Supplied data section start

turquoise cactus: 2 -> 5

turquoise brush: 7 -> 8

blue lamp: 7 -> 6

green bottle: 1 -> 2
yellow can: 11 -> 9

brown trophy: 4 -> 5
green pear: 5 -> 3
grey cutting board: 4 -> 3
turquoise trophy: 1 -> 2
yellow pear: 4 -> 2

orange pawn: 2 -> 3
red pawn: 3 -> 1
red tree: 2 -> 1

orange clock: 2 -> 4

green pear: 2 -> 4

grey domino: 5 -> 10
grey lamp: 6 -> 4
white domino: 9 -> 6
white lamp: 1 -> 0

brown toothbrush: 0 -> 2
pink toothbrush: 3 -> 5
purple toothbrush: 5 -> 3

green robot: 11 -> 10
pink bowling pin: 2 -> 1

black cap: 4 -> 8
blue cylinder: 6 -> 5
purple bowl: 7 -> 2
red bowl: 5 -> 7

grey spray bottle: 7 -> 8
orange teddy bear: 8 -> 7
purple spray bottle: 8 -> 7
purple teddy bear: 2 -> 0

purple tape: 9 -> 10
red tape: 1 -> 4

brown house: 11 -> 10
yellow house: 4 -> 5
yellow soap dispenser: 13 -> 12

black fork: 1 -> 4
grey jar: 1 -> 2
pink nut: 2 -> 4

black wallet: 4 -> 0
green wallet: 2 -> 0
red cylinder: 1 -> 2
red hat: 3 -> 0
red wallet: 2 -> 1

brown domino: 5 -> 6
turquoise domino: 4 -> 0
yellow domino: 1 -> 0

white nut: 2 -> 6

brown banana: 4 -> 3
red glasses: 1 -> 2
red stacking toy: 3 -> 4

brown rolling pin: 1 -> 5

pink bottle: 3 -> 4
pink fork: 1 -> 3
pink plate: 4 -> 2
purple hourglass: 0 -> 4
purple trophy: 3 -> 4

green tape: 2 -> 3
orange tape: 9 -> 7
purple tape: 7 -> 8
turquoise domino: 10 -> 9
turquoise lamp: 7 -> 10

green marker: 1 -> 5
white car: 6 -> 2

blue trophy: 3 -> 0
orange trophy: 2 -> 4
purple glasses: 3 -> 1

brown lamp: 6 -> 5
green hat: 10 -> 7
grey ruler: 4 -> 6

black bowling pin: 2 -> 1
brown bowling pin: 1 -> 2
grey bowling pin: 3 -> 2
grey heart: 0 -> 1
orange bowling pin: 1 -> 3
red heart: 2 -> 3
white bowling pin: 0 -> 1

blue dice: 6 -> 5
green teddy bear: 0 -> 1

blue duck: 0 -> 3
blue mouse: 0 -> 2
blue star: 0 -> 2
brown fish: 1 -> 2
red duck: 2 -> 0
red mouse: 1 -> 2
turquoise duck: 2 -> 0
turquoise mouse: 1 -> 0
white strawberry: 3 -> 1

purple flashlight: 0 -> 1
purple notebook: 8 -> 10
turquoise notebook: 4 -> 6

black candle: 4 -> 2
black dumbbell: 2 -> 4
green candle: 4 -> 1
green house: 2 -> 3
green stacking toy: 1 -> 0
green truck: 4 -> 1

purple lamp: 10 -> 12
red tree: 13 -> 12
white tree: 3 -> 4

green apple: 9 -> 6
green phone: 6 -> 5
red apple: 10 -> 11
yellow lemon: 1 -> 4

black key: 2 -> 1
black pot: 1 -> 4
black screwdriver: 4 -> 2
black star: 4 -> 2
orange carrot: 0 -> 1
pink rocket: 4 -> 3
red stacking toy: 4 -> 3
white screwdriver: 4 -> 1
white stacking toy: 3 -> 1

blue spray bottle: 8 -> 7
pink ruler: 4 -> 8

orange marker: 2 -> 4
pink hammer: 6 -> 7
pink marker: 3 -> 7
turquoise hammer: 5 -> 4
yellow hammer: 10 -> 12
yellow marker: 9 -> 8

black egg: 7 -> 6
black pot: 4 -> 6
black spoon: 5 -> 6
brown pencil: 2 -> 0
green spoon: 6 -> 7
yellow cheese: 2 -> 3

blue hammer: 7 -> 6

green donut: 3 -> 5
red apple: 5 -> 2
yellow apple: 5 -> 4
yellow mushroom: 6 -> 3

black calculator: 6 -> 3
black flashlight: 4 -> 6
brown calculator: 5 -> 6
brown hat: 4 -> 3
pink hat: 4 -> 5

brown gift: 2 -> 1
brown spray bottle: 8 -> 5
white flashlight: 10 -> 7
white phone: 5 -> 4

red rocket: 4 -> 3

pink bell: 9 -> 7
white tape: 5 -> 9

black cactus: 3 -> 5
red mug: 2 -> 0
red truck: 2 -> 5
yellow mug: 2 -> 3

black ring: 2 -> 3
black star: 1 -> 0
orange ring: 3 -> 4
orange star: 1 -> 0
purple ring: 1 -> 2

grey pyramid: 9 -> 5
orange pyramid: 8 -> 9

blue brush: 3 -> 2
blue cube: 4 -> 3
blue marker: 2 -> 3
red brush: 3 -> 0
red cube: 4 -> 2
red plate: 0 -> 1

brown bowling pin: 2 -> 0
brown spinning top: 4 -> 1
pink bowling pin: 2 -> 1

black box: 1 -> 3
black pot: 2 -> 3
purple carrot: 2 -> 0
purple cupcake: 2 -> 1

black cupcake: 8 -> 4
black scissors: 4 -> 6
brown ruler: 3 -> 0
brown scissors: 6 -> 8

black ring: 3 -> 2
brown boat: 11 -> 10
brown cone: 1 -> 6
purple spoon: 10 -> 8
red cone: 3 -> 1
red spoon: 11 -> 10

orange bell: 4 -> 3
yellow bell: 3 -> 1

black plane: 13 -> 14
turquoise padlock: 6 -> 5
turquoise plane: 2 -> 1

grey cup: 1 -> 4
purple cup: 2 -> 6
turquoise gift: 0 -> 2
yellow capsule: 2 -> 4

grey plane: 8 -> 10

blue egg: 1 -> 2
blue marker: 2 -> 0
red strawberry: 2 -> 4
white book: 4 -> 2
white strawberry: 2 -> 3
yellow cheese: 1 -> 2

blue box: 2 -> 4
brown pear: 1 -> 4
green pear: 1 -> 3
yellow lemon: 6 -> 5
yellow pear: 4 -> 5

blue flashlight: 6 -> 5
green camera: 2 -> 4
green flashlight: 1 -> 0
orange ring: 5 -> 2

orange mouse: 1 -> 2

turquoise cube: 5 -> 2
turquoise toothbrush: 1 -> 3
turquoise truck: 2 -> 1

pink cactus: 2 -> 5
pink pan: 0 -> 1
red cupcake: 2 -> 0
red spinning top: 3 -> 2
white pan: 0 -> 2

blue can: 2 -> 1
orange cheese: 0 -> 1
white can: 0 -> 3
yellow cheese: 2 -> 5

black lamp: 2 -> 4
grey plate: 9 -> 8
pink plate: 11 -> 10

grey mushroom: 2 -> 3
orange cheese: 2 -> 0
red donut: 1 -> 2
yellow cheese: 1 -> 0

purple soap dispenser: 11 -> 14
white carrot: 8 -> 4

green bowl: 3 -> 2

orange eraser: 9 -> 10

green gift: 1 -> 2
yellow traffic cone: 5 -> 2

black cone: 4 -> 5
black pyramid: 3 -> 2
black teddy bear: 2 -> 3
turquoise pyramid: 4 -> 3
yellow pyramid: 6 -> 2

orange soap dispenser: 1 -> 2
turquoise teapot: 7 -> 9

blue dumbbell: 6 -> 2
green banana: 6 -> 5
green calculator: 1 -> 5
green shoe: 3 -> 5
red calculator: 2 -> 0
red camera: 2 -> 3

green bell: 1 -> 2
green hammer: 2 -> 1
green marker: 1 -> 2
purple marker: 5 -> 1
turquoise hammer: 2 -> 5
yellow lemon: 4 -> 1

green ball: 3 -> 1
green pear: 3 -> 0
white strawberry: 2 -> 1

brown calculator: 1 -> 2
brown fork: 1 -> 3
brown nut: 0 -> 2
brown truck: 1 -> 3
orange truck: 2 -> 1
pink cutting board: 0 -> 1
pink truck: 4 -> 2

Supplied data section end

* **Aim of the task**: What lines in the data above contain the word "cactus"? Show them all.

* **Task response**:
turquoise cactus: 2 -> 5
black cactus: 3 -> 5
pink cactus: 2 -> 5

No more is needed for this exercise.